PROVIDED DATA:

'''

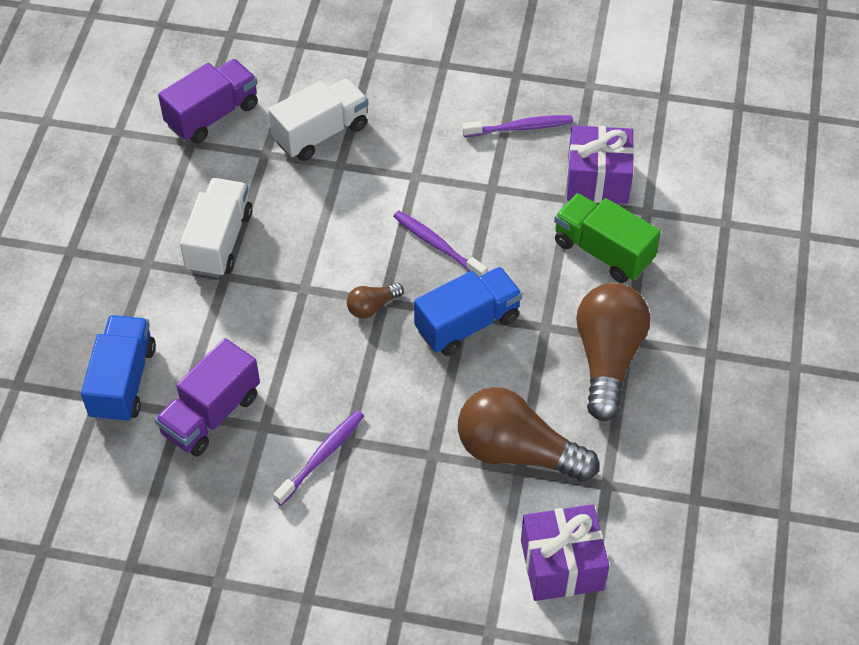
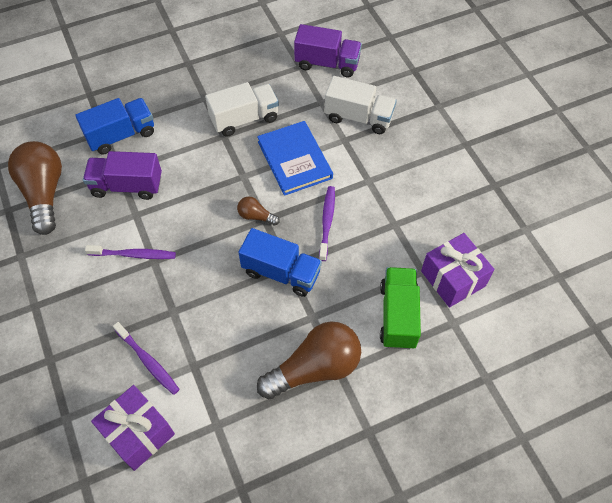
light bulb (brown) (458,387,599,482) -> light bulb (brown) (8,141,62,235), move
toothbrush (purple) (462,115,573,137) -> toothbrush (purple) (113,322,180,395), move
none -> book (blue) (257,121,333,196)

'''

EXERCISE DESCRIPTION: Return every line above verbatim, pictures excluded.

REPLY:
light bulb (brown) (458,387,599,482) -> light bulb (brown) (8,141,62,235), move
toothbrush (purple) (462,115,573,137) -> toothbrush (purple) (113,322,180,395), move
none -> book (blue) (257,121,333,196)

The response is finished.